◆ Written request: Write out the rows word for word, starting at the line that contains "coordinates (186, 329)." and ending at the line that contains "Thinner between the", with both of those lines included.

◆ Rows from a dataset:
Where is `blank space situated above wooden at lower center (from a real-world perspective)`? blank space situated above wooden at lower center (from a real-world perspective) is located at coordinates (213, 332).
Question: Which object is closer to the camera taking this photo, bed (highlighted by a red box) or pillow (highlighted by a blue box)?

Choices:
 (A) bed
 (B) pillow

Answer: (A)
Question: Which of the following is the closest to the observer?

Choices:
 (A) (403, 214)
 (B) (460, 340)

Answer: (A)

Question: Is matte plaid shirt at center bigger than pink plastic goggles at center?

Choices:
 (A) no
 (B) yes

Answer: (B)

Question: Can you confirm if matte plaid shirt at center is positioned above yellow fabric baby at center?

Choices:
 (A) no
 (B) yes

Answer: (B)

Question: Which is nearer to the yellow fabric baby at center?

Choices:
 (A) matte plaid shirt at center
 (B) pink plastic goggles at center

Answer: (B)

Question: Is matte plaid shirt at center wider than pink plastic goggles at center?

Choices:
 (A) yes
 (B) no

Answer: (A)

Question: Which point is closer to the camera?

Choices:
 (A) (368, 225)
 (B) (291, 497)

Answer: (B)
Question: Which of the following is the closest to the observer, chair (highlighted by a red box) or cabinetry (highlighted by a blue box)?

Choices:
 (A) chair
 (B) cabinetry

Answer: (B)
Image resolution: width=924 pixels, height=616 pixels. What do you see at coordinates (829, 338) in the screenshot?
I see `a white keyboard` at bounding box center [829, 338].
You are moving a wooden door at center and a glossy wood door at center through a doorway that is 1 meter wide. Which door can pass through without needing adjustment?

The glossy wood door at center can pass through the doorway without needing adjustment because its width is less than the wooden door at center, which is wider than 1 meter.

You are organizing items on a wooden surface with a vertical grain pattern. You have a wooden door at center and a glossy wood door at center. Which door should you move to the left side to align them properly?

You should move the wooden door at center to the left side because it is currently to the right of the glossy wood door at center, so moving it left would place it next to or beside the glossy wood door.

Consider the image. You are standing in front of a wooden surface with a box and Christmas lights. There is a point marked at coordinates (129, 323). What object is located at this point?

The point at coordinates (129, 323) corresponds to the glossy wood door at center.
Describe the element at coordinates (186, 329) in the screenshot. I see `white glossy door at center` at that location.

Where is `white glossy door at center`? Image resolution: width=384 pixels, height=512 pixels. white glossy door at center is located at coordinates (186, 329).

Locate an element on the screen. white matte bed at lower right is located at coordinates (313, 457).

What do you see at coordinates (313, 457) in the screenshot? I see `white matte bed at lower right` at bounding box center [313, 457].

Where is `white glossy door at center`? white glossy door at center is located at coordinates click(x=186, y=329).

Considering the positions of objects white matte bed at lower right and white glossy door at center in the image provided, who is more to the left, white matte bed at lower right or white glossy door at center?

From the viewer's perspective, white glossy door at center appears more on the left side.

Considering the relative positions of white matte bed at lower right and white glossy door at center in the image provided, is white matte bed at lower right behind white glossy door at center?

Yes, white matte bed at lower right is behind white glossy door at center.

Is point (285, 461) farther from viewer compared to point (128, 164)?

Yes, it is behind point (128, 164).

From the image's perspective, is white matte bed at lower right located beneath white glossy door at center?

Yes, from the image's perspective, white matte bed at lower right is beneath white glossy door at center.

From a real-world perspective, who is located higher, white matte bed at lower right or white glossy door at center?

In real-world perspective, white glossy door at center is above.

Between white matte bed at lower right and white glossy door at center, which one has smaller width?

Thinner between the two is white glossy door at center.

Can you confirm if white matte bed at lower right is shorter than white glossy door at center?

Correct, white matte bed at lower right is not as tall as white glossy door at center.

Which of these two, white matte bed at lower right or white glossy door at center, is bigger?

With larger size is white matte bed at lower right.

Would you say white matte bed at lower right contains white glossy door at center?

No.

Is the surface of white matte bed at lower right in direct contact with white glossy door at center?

◆ Output:
Where is `white glossy door at center`? Image resolution: width=384 pixels, height=512 pixels. white glossy door at center is located at coordinates (186, 329).

Locate an element on the screen. white matte bed at lower right is located at coordinates (313, 457).

What do you see at coordinates (313, 457) in the screenshot? I see `white matte bed at lower right` at bounding box center [313, 457].

Where is `white glossy door at center`? white glossy door at center is located at coordinates click(x=186, y=329).

Considering the positions of objects white matte bed at lower right and white glossy door at center in the image provided, who is more to the left, white matte bed at lower right or white glossy door at center?

From the viewer's perspective, white glossy door at center appears more on the left side.

Considering the relative positions of white matte bed at lower right and white glossy door at center in the image provided, is white matte bed at lower right behind white glossy door at center?

Yes, white matte bed at lower right is behind white glossy door at center.

Is point (285, 461) farther from viewer compared to point (128, 164)?

Yes, it is behind point (128, 164).

From the image's perspective, is white matte bed at lower right located beneath white glossy door at center?

Yes, from the image's perspective, white matte bed at lower right is beneath white glossy door at center.

From a real-world perspective, who is located higher, white matte bed at lower right or white glossy door at center?

In real-world perspective, white glossy door at center is above.

Between white matte bed at lower right and white glossy door at center, which one has smaller width?

Thinner between the two is white glossy door at center.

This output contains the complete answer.